Report how many lines in the data below contain the string "Boston", counting only matches with the same capitalization, and reply with the number alone.

'''

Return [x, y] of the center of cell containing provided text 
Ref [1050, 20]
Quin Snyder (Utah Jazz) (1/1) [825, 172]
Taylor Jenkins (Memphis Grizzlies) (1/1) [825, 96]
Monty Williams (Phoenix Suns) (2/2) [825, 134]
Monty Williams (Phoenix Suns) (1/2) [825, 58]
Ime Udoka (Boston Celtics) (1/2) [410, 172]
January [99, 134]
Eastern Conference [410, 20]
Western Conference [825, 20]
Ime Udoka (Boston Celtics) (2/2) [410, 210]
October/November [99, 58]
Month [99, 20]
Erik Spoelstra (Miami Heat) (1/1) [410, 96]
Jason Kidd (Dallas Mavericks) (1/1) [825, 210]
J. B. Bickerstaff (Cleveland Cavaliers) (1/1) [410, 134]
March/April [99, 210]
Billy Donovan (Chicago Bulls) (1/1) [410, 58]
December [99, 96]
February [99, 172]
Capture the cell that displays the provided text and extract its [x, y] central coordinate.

'''

**Output for this exercise**. 2